*** Opening Exercise materials ***
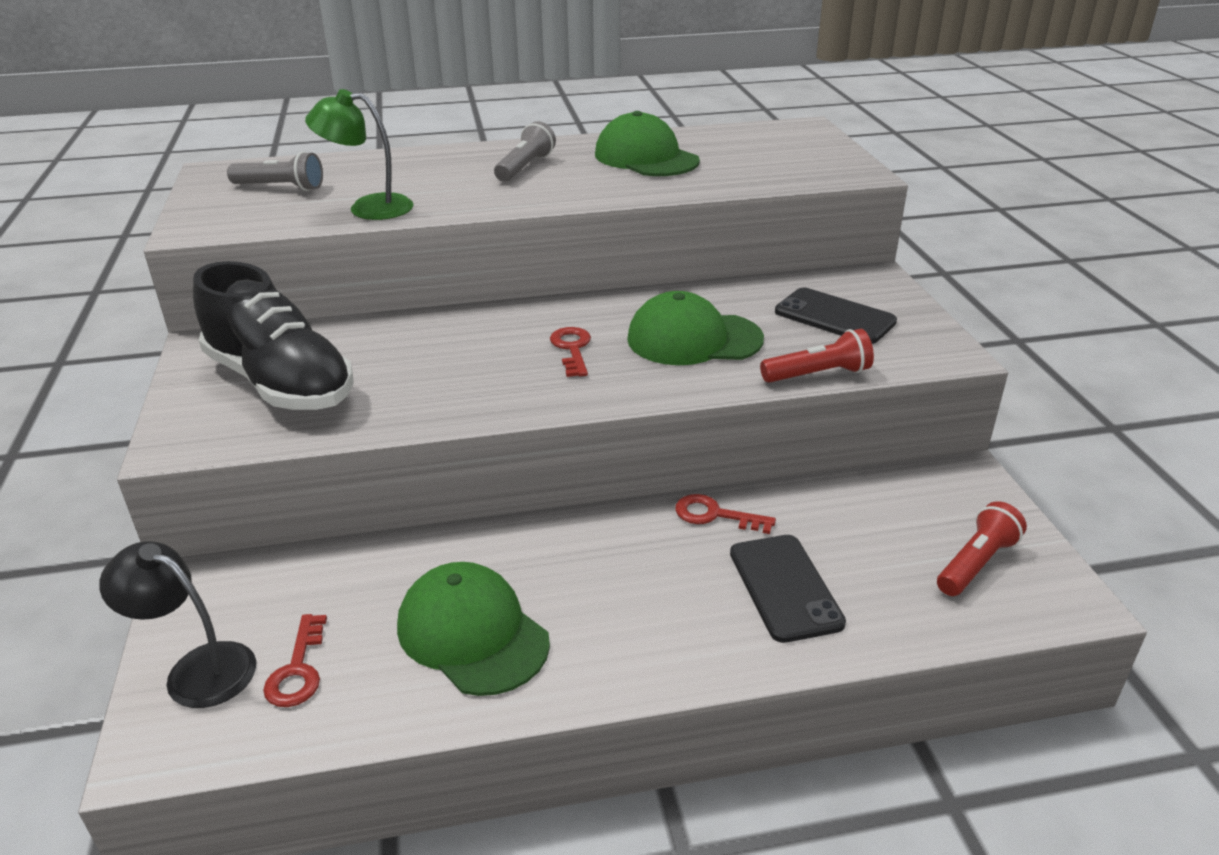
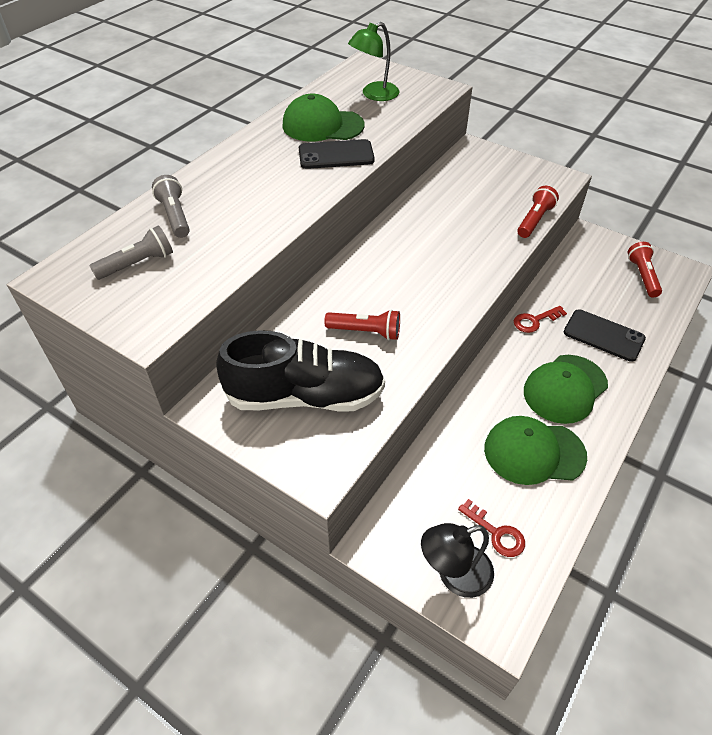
camera: 45 degrees left, 15 degrees up
(368, 207) = (232, 247): green lamp -> green lamp (374, 95)
(427, 368) = (365, 332): none -> red flashlight
(525, 167) = (268, 166): grey flashlight -> grey flashlight (175, 216)
(572, 349) = (414, 273): red key -> none
(694, 339) = (457, 232): green cap -> green cap (565, 389)
(834, 317) = (493, 182): black phone -> black phone (336, 155)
*** Closing Exercise materials ***
▸ **Task prompt**: Output the data above exactly; pictures do not belong in the copy.

▸ **Task response**:
camera: 45 degrees left, 15 degrees up
(368, 207) = (232, 247): green lamp -> green lamp (374, 95)
(427, 368) = (365, 332): none -> red flashlight
(525, 167) = (268, 166): grey flashlight -> grey flashlight (175, 216)
(572, 349) = (414, 273): red key -> none
(694, 339) = (457, 232): green cap -> green cap (565, 389)
(834, 317) = (493, 182): black phone -> black phone (336, 155)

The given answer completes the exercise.